#### [Given problem]
Render the entries from their start through the line containing "road 2 (residential): [(65,511),(125,0)]" as a JSON list of strings, one string per line, with blank lines and pictures left out.
━━━
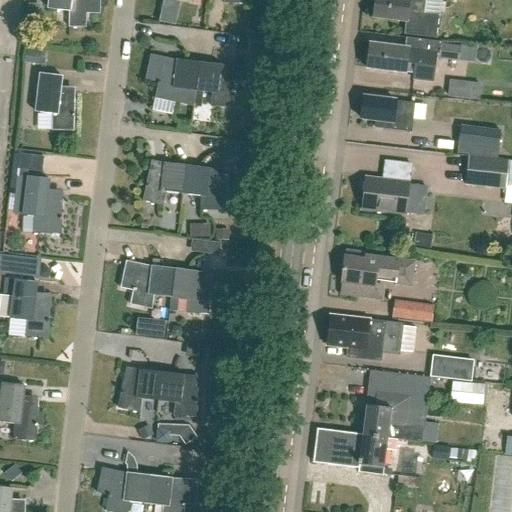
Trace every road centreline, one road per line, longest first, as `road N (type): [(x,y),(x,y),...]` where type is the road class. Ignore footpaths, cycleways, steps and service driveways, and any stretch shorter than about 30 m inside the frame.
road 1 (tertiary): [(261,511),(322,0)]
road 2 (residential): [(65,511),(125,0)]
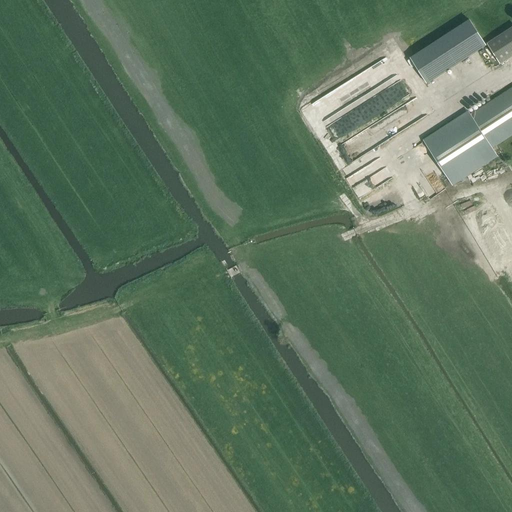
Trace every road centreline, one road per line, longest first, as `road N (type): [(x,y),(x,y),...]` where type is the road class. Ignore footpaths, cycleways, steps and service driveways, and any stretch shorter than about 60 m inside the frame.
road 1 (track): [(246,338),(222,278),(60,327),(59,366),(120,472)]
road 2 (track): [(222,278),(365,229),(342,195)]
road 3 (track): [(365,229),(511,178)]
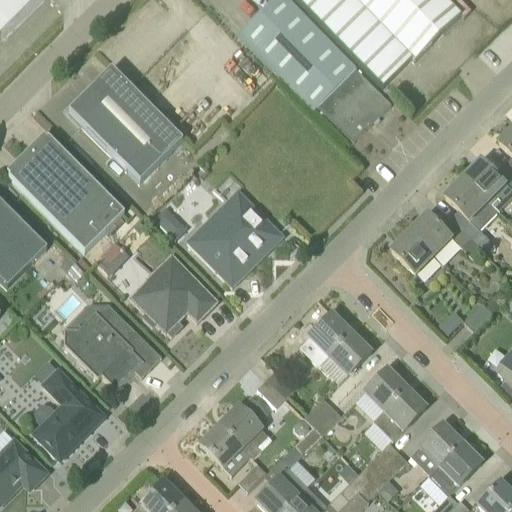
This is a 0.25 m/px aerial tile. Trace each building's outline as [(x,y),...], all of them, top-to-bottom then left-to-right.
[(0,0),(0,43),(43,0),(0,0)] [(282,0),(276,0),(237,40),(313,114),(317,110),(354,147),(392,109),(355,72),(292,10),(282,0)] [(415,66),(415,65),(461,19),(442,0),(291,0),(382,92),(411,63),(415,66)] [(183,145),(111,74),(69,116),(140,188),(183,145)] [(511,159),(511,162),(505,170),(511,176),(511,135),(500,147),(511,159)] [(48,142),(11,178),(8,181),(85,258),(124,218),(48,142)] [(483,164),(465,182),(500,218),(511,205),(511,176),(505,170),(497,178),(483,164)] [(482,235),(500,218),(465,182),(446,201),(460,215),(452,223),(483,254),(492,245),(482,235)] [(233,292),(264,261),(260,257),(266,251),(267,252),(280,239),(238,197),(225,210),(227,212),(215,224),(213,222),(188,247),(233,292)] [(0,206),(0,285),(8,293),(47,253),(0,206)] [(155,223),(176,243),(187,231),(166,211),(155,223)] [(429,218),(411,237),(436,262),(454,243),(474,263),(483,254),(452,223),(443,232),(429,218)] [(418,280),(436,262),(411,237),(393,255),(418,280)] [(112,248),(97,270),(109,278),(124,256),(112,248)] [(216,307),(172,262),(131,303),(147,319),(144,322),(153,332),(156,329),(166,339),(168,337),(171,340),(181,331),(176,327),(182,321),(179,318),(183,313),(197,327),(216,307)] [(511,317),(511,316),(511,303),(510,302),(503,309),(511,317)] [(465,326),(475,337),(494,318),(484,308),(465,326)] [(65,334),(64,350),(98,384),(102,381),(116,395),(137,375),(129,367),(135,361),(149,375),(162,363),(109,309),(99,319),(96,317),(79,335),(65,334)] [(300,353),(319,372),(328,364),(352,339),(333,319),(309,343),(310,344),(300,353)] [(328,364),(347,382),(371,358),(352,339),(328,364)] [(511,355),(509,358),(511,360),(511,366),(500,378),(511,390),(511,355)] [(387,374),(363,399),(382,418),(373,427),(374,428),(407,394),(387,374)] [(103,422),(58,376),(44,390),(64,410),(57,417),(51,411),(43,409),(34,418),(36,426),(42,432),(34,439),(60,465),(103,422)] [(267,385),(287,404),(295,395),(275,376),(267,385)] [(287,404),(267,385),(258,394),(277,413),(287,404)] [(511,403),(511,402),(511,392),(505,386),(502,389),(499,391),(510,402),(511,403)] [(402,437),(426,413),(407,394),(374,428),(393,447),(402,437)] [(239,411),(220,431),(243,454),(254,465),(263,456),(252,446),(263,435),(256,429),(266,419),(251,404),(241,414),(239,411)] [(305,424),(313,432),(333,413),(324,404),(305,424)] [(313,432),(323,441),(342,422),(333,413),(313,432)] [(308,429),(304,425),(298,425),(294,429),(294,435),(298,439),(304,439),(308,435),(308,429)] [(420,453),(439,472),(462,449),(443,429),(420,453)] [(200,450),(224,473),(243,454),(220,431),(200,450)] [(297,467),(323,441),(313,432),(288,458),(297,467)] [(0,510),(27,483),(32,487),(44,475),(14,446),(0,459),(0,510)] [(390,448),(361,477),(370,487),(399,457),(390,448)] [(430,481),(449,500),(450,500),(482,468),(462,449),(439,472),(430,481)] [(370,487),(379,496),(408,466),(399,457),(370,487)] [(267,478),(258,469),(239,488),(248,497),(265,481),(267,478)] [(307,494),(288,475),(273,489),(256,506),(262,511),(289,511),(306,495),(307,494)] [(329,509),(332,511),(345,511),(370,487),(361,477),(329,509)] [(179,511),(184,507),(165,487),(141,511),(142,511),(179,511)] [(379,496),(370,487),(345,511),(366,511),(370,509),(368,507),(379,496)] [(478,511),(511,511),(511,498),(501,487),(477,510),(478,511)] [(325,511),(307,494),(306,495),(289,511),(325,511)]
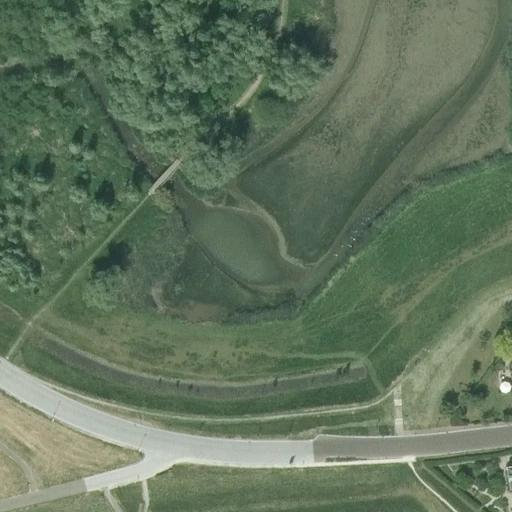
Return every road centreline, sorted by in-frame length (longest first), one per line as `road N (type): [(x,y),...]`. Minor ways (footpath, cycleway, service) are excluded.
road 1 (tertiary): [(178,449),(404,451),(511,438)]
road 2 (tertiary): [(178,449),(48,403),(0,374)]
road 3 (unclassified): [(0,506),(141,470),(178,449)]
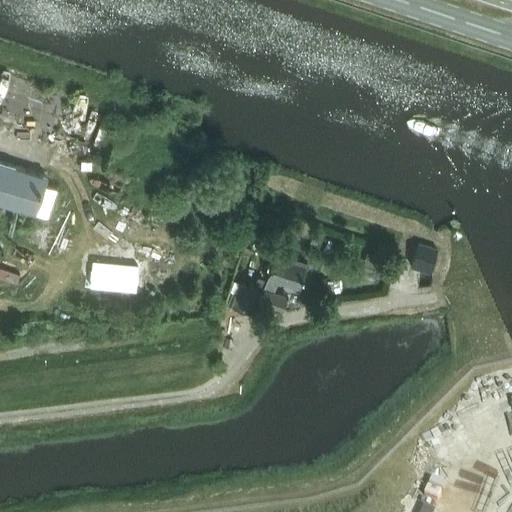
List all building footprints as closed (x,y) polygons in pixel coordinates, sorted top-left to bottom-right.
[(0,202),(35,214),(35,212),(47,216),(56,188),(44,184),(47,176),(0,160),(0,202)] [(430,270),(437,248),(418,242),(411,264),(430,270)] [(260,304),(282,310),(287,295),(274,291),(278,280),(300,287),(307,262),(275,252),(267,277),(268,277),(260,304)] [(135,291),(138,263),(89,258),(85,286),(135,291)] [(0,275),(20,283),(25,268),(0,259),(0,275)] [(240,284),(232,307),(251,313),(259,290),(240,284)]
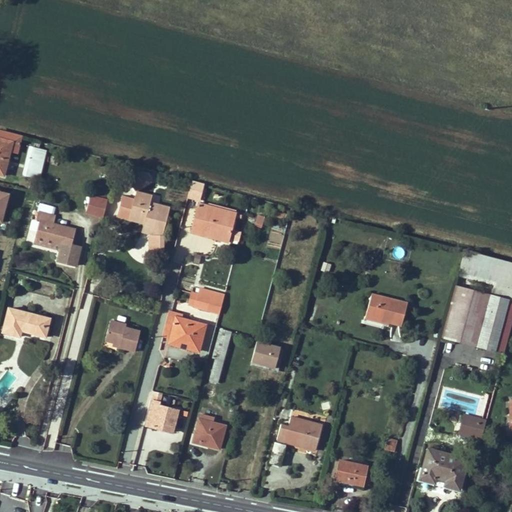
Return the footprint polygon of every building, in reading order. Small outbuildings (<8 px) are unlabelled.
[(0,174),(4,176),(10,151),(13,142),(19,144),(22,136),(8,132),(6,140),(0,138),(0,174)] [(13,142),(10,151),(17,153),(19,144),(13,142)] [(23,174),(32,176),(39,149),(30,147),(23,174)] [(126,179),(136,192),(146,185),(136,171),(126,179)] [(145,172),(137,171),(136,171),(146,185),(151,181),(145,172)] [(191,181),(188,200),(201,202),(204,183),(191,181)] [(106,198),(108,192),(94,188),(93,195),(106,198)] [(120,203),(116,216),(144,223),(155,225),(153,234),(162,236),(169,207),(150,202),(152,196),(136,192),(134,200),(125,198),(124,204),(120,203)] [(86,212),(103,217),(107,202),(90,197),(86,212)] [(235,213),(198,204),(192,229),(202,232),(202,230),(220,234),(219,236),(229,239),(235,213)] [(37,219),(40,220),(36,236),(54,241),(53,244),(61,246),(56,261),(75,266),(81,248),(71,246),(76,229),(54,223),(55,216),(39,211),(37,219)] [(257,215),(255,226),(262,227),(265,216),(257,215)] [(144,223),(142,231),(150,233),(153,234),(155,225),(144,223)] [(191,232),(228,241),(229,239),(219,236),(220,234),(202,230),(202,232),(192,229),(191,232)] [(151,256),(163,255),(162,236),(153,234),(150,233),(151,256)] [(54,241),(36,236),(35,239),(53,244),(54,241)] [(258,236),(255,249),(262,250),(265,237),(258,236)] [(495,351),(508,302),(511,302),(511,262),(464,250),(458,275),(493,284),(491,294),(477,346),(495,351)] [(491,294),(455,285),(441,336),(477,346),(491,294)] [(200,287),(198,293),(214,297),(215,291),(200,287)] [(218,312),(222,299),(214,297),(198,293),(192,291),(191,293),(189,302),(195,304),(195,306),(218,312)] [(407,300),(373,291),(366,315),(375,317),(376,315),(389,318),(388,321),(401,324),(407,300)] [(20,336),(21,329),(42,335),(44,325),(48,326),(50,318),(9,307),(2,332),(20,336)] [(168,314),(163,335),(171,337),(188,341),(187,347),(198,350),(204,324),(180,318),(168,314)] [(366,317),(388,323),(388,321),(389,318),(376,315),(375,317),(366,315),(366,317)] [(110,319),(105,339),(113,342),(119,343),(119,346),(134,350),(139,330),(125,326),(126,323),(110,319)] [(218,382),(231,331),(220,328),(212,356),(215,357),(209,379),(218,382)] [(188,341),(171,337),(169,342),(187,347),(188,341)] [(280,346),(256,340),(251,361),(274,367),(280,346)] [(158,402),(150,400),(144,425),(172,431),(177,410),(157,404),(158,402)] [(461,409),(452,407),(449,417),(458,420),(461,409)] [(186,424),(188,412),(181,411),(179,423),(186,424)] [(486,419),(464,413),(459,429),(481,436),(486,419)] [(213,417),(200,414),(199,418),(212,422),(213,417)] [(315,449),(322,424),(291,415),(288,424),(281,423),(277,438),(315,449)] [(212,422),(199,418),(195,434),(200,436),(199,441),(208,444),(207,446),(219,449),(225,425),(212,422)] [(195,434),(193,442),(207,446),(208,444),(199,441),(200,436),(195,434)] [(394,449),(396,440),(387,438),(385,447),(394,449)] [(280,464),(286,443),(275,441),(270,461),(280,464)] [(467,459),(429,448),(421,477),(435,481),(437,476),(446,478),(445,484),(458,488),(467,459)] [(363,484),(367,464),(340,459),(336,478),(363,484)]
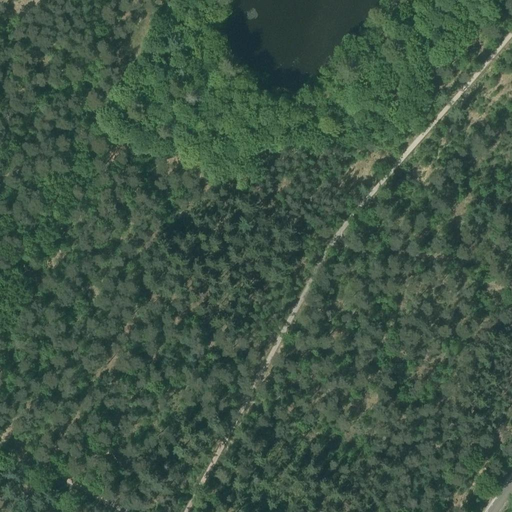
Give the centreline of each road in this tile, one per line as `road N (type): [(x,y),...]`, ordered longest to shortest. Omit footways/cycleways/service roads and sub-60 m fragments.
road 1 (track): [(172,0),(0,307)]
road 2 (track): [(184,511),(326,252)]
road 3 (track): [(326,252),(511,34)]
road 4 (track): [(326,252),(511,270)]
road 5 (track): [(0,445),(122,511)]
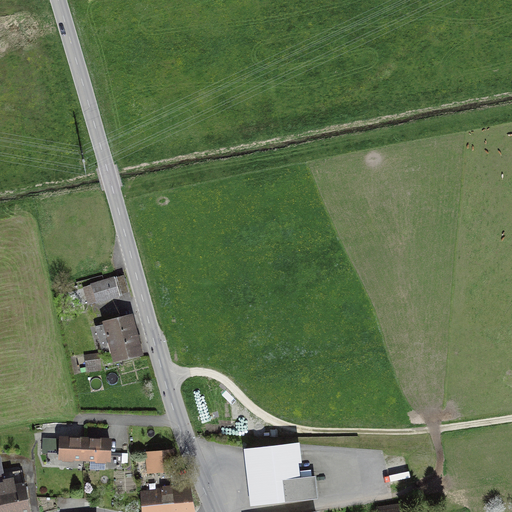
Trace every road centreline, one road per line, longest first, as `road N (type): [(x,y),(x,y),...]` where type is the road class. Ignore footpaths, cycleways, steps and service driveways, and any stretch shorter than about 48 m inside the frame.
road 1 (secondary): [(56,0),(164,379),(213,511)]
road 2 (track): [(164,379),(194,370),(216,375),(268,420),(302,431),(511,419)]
━━━
#### [Result of the task]
[
  "Trace every road centreline, one road per line, longest first, as `road N (type): [(x,y),(x,y),...]` where type is the road class. Ignore footpaths, cycleways, steps and service driveways, and any stretch shorter than about 30 m inside the frame.",
  "road 1 (tertiary): [(261,511),(322,0)]",
  "road 2 (residential): [(65,511),(125,0)]"
]